Start of Block

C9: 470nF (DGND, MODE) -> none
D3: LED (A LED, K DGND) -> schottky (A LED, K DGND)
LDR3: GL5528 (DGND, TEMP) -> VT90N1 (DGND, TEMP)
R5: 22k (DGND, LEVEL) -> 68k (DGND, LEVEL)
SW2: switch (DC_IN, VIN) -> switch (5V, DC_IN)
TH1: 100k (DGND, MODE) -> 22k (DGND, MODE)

End of Block
Start of Block

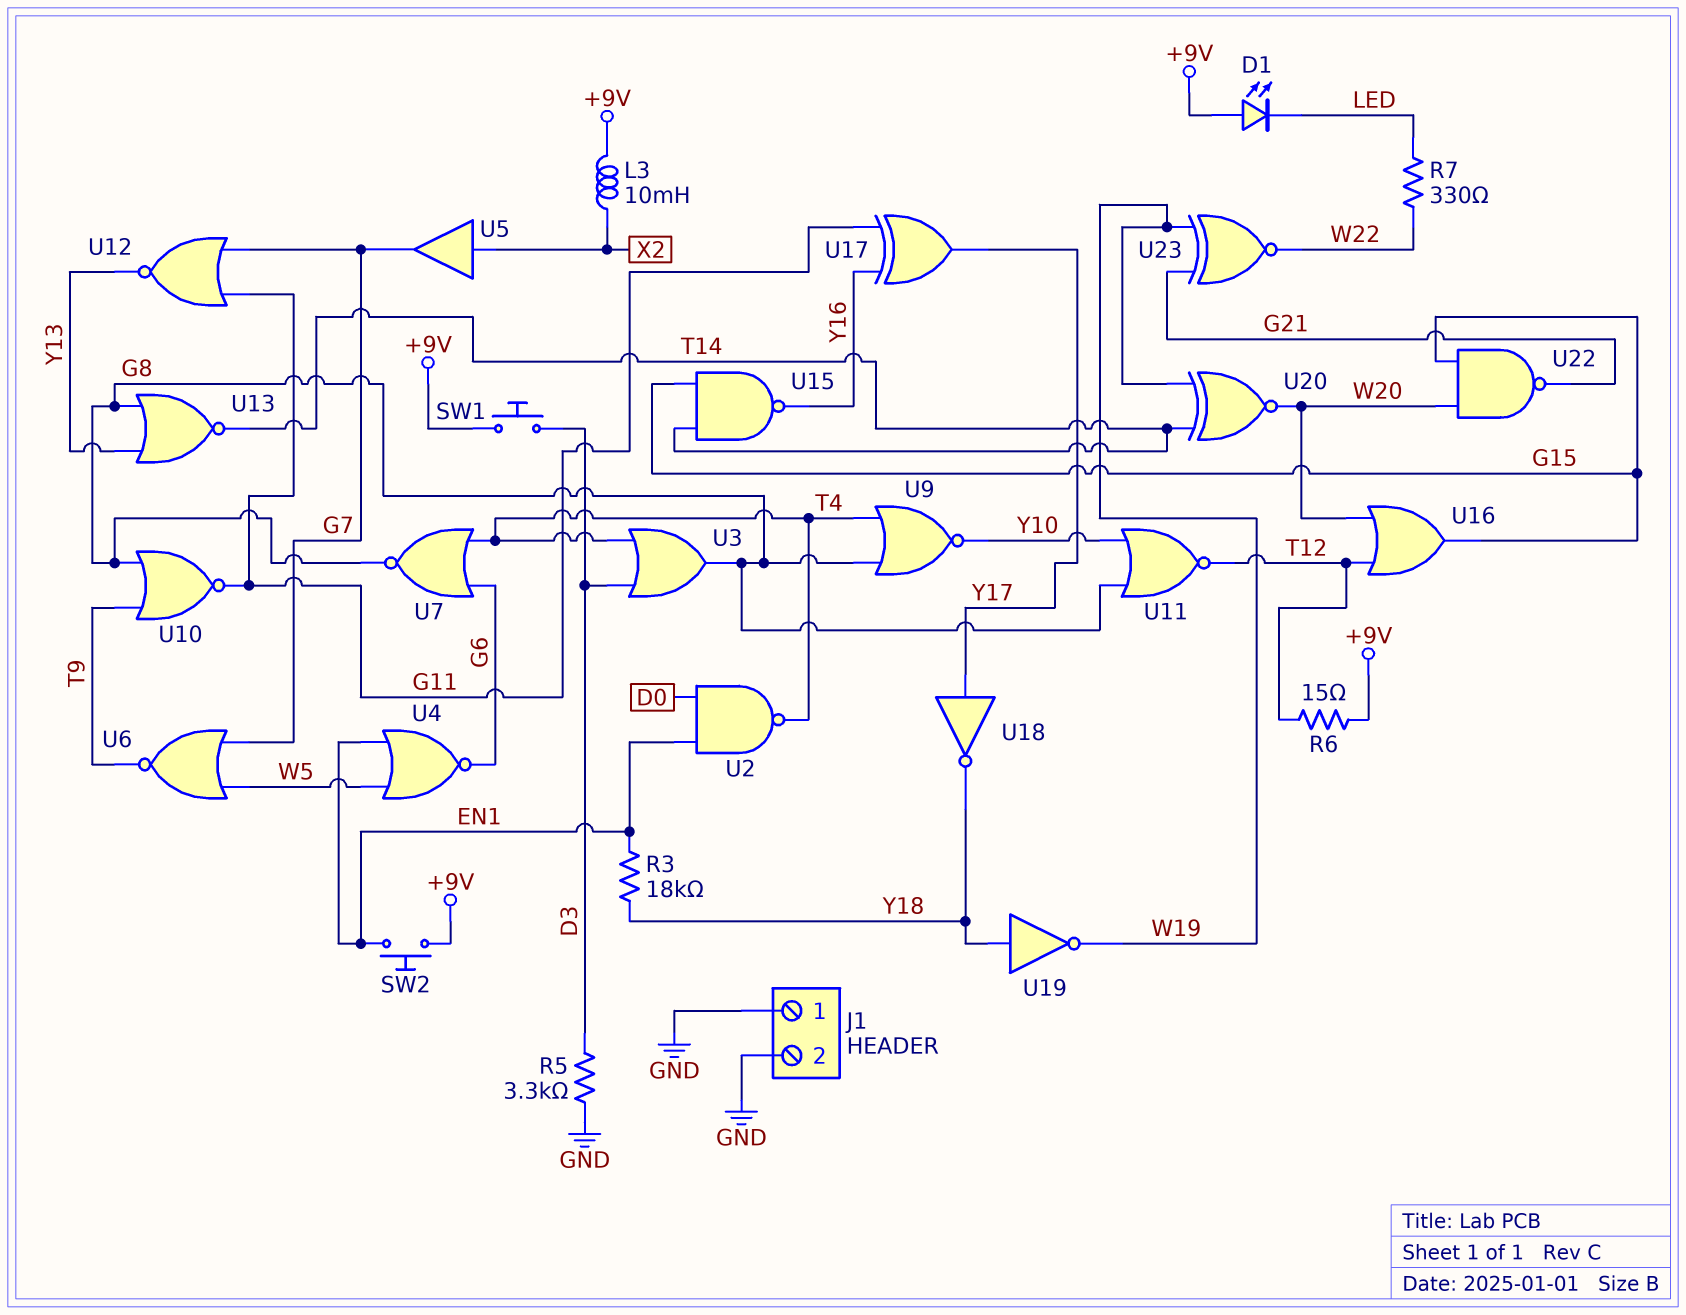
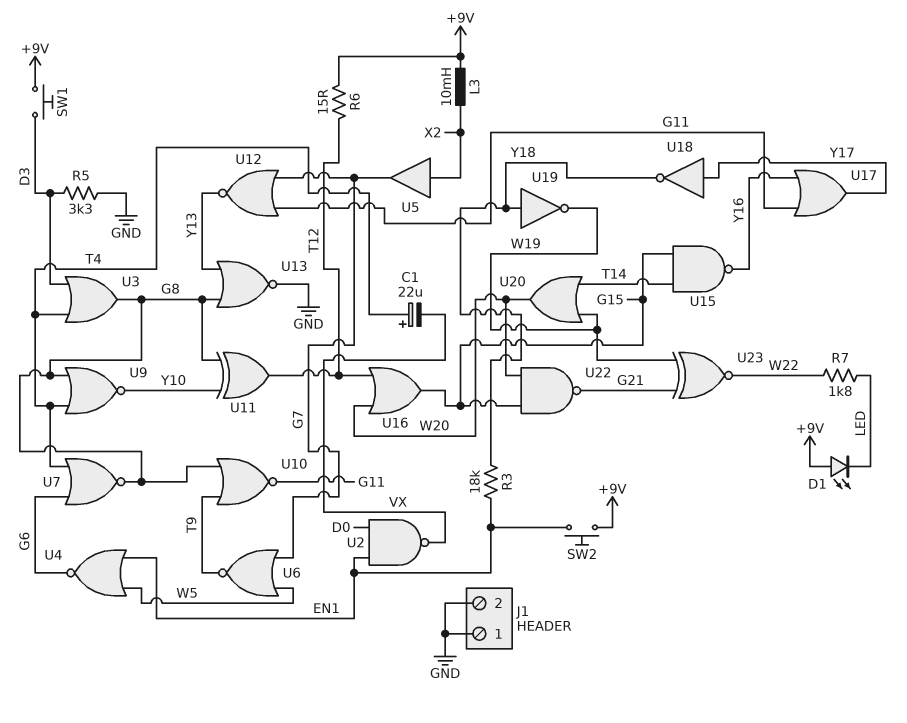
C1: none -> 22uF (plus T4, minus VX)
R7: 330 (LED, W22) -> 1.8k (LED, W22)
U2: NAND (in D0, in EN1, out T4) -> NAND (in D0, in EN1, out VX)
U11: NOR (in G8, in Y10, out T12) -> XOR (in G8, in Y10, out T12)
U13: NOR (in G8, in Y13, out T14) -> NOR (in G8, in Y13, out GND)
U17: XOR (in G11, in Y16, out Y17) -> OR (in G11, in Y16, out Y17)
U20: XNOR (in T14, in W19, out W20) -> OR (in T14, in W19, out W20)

End of Block

_Problem description_. Your answer should hold every line of the entries that contains the string "MODE".

_Written solution_.
C9: 470nF (DGND, MODE) -> none
TH1: 100k (DGND, MODE) -> 22k (DGND, MODE)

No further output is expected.